## Work order
Leaving out all images, return the entries below exactly.

[Edit difference data]
-*-

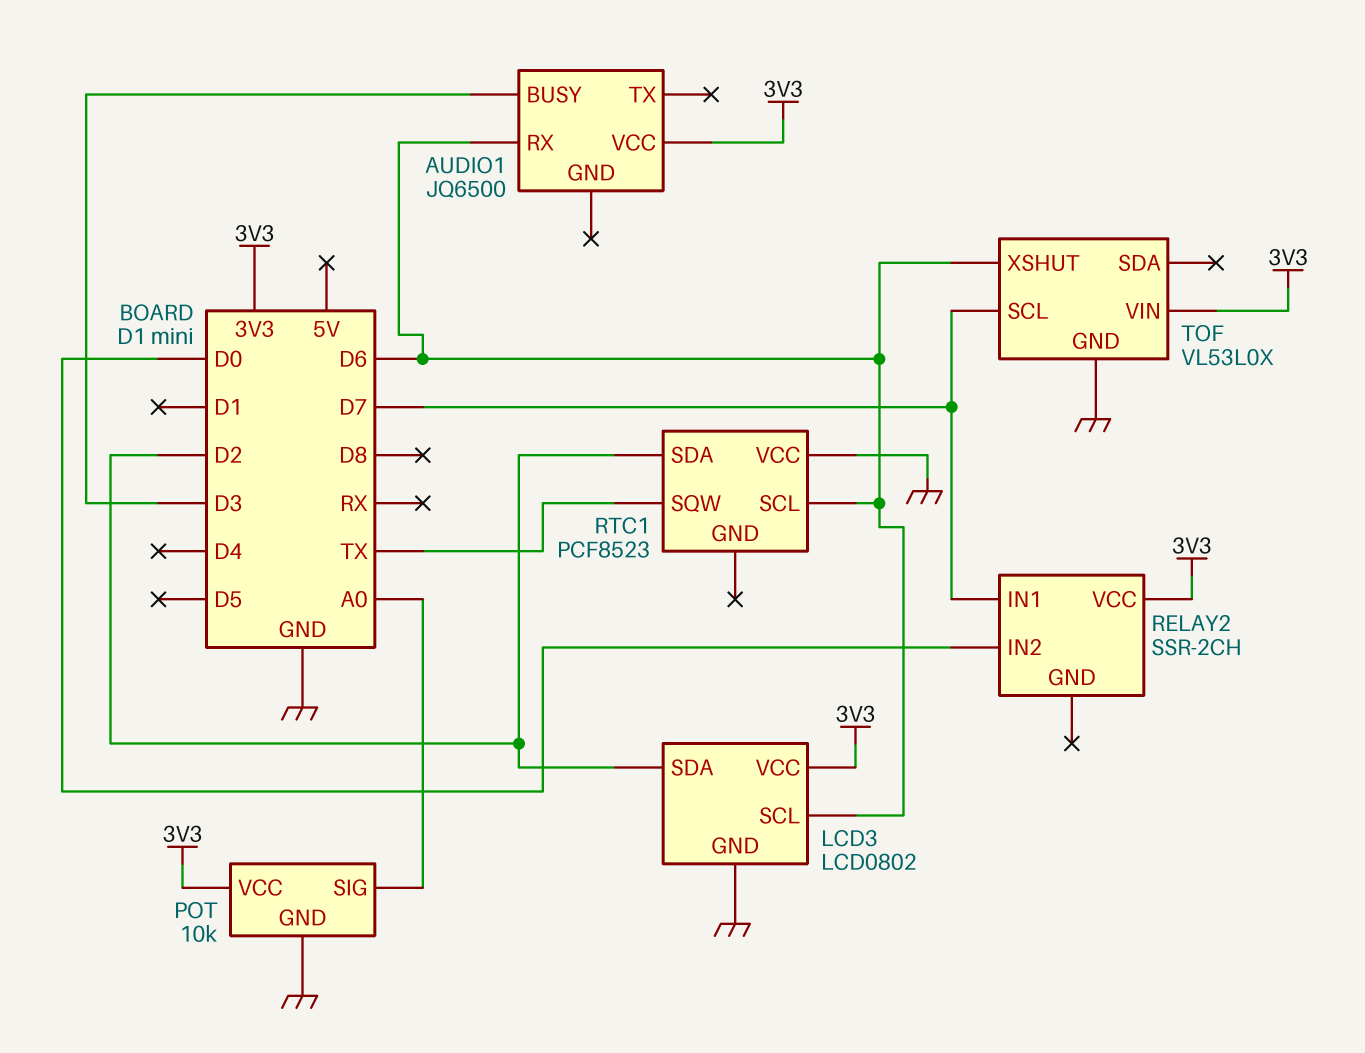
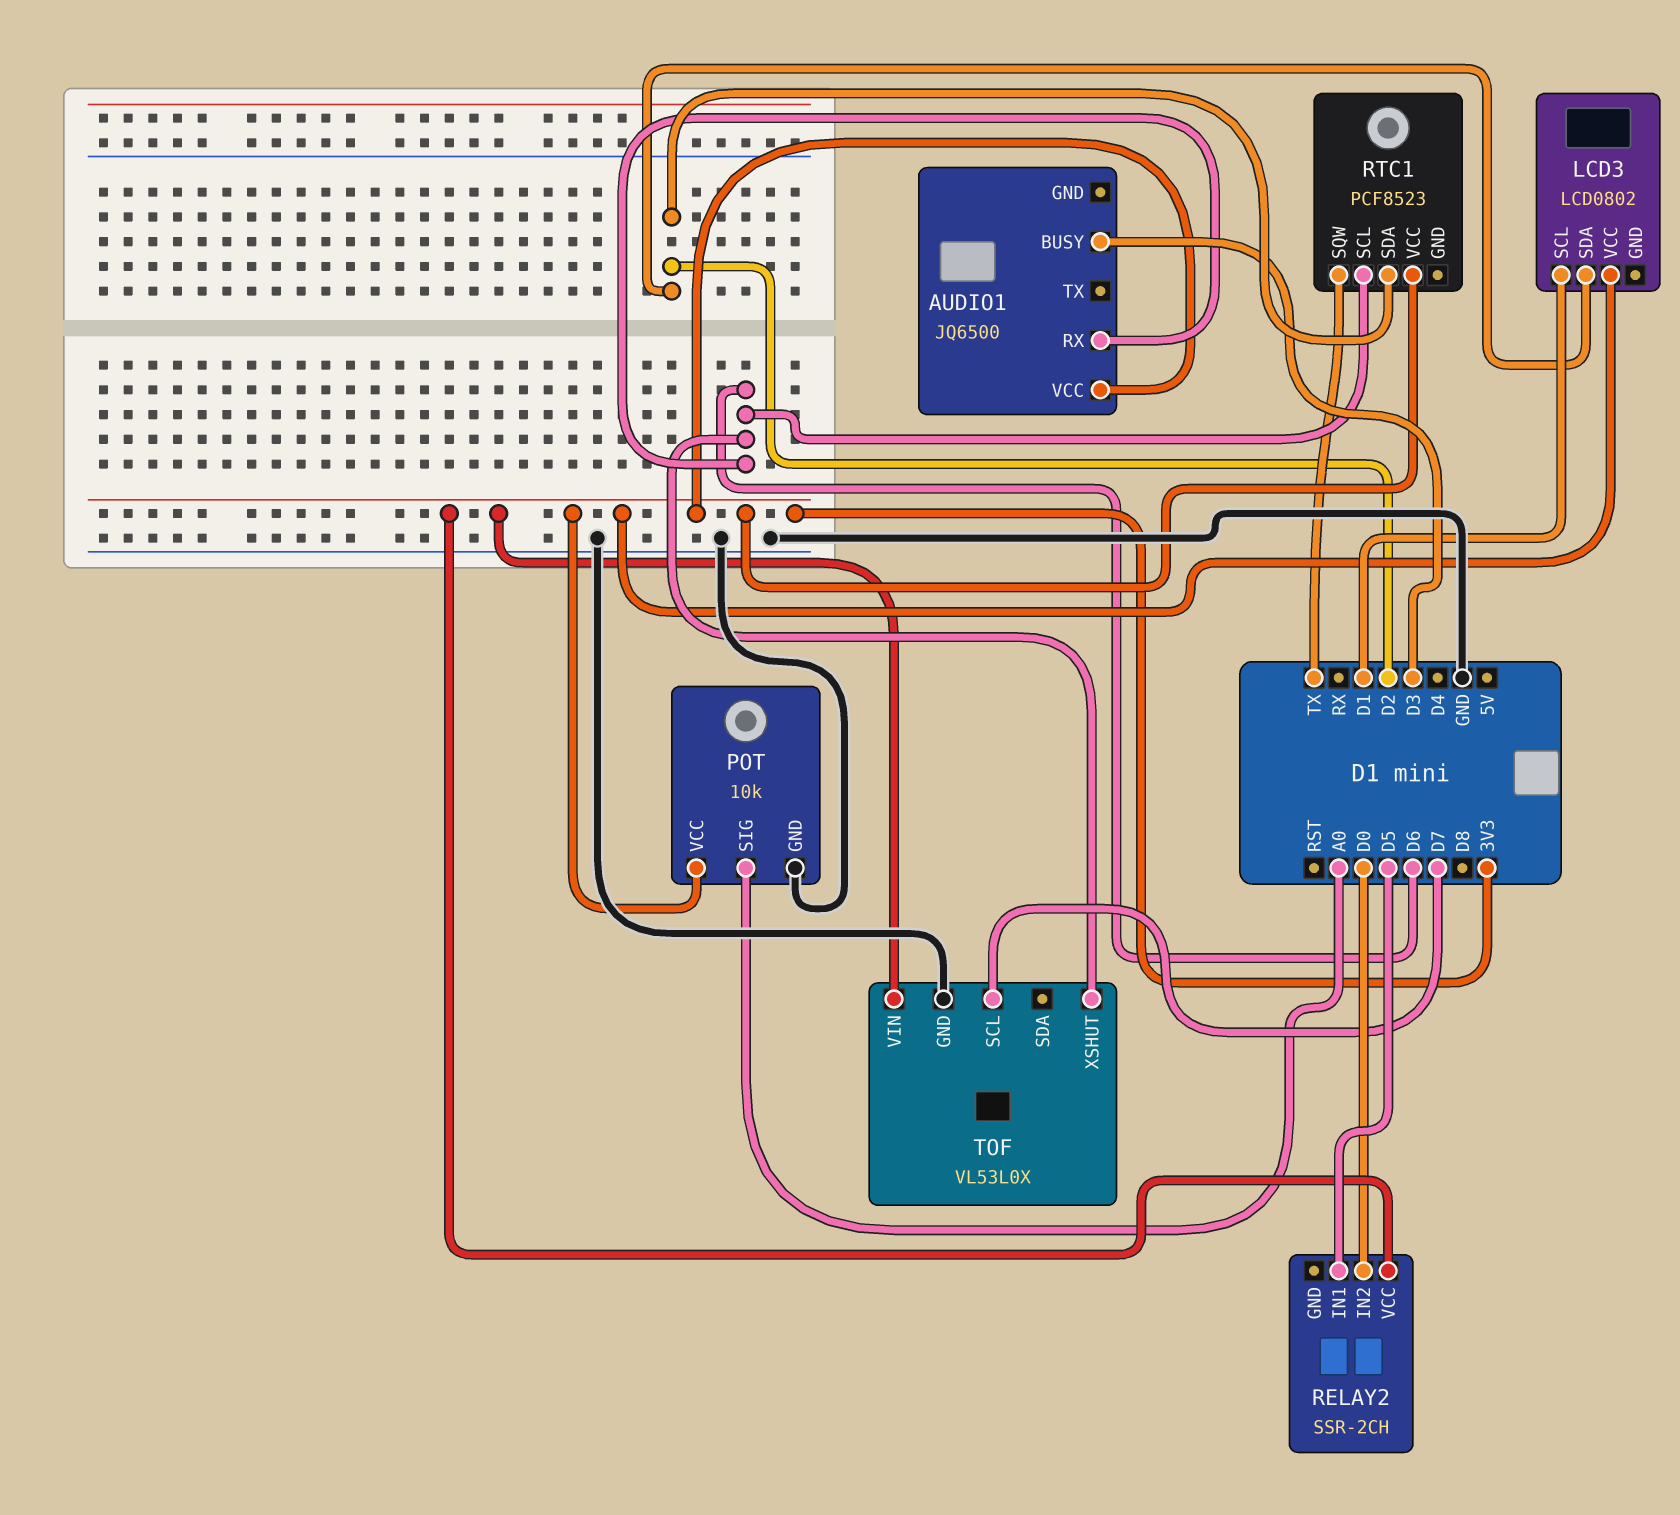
LCD3 pin GND: GND -> none
LCD3 pin SCL: D6 -> D1
RELAY2 pin IN1: D7 -> D5
RTC1 pin VCC: GND -> 3V3

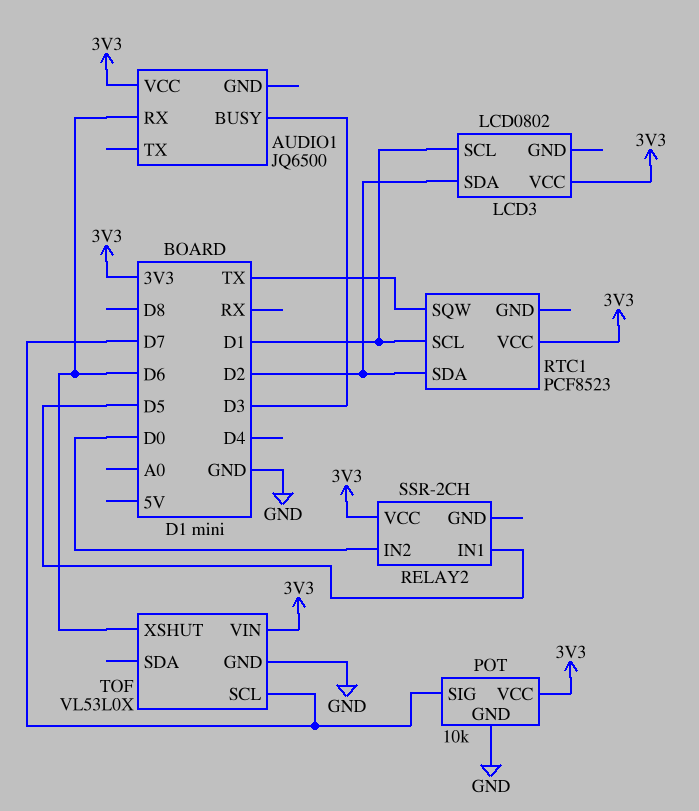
POT pin SIG: A0 -> D7
RTC1 pin SCL: D6 -> D1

-*-

## Solution to this task
LCD3 pin GND: GND -> none
LCD3 pin SCL: D6 -> D1
RELAY2 pin IN1: D7 -> D5
RTC1 pin VCC: GND -> 3V3

POT pin SIG: A0 -> D7
RTC1 pin SCL: D6 -> D1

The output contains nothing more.